Image sets with object changes:
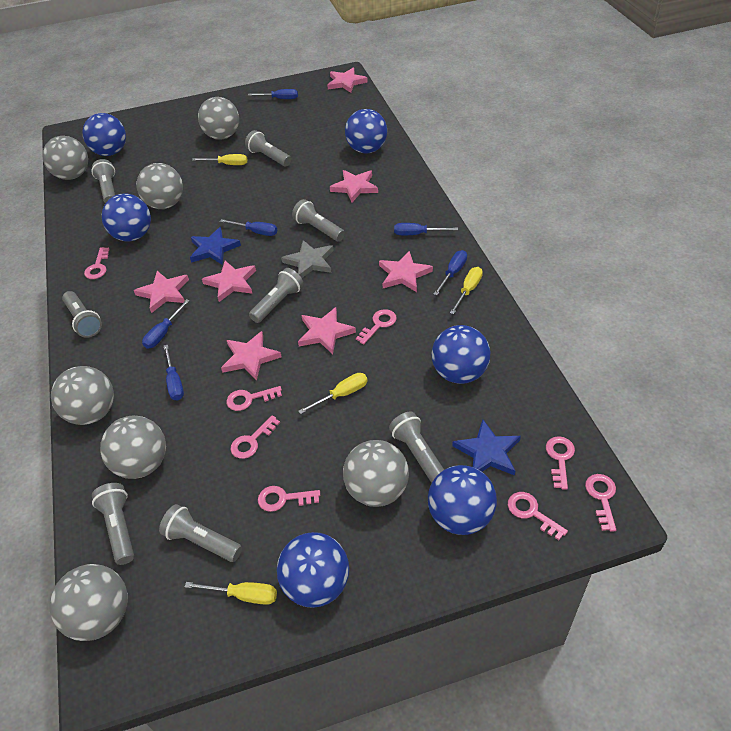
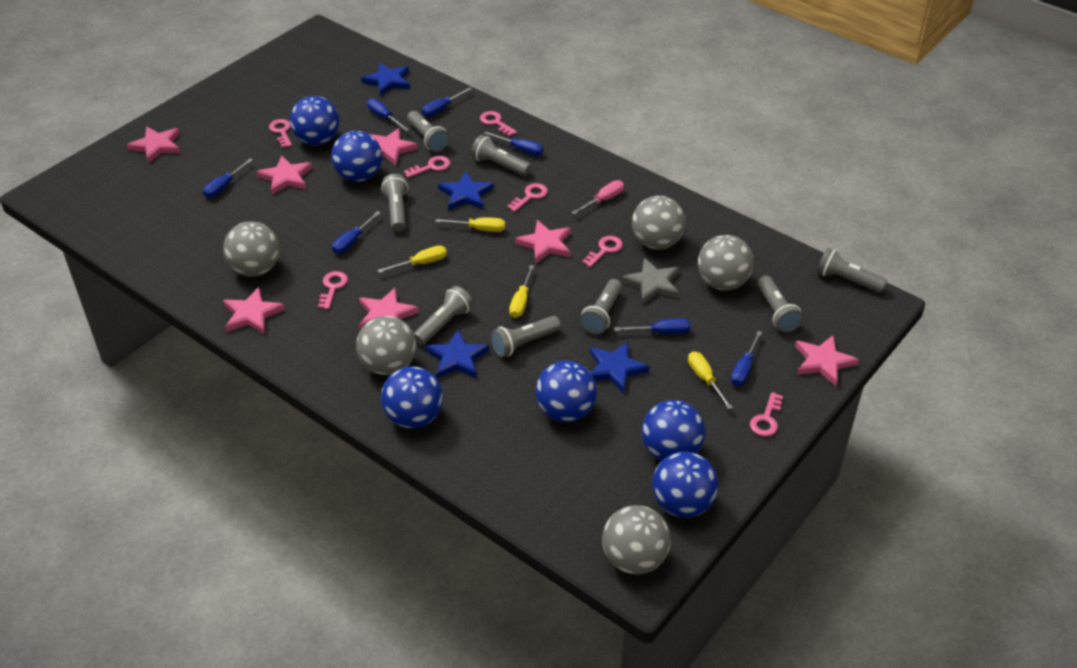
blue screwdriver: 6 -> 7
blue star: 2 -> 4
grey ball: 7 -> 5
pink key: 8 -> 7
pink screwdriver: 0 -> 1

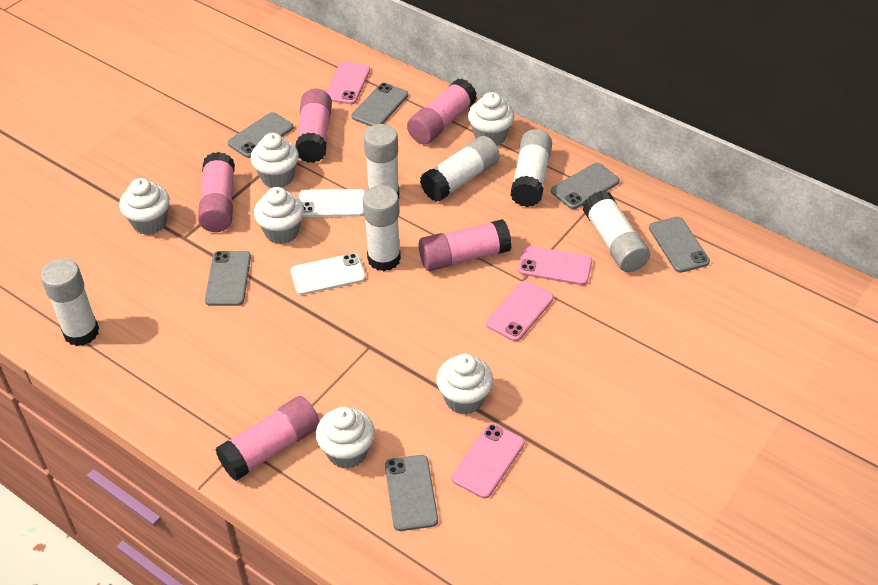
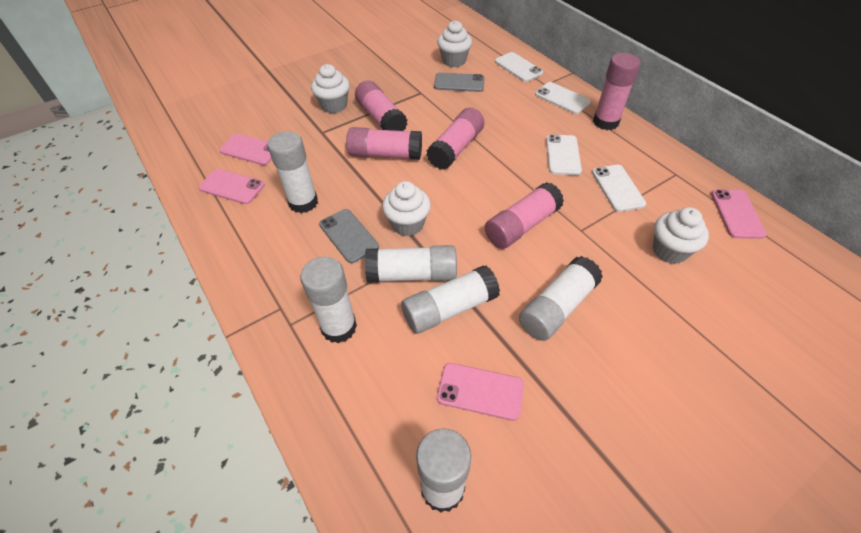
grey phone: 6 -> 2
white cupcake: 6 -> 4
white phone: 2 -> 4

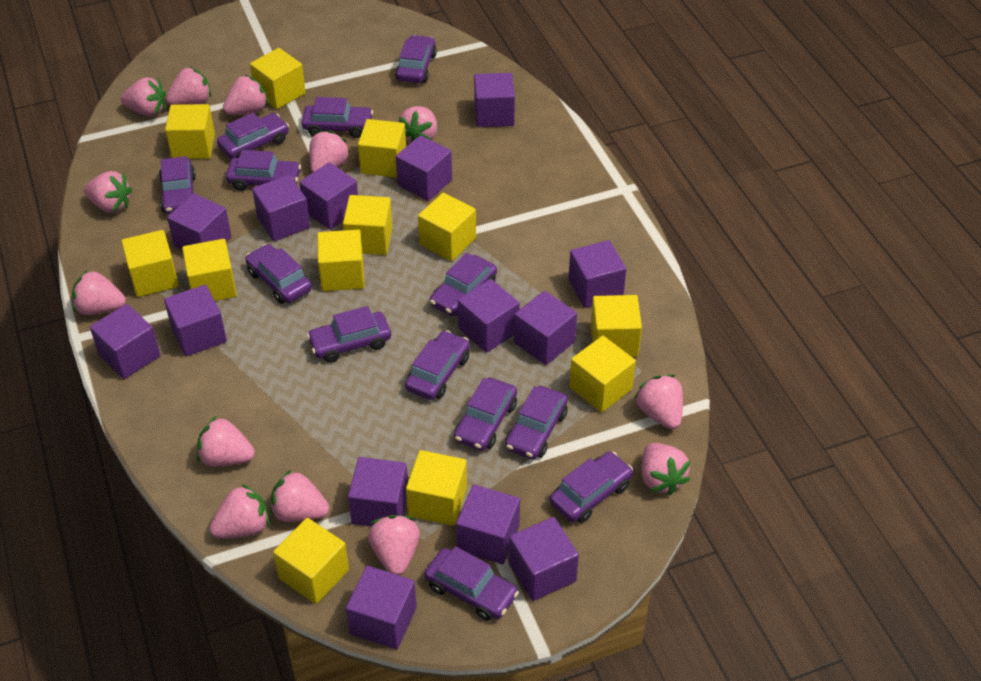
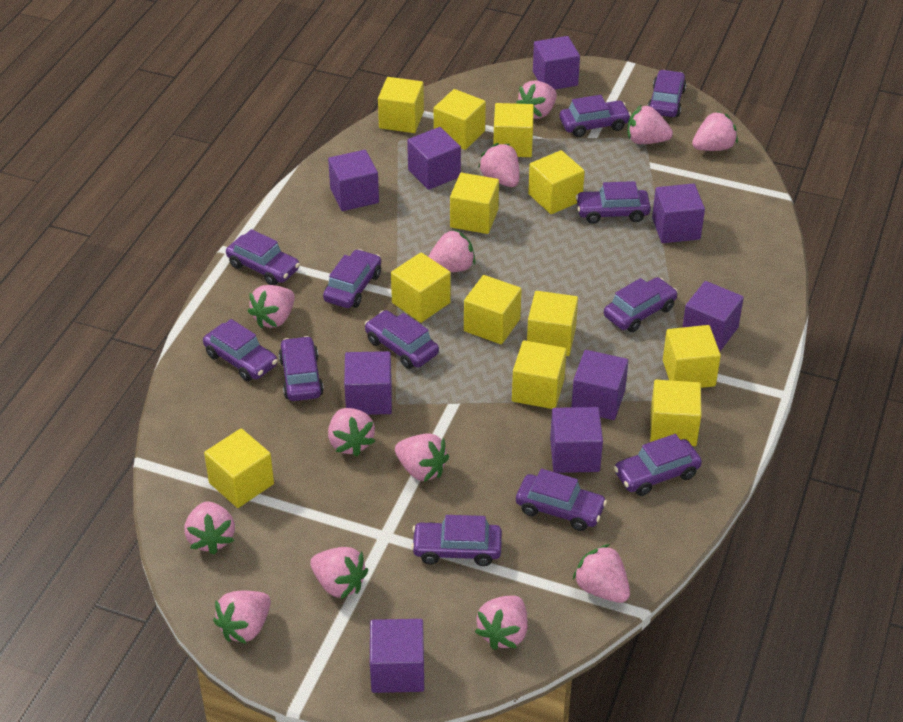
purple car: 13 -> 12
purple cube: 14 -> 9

PROBLEM TO SOLVE
Starting with the line that contains "pink key: 8 -> 7", repeat each line exactly through the last line of the data above, and nothing more; the pictures stay out.

SOLUTION TO THE PROBLEM
pink key: 8 -> 7
pink screwdriver: 0 -> 1

grey phone: 6 -> 2
white cupcake: 6 -> 4
white phone: 2 -> 4

purple car: 13 -> 12
purple cube: 14 -> 9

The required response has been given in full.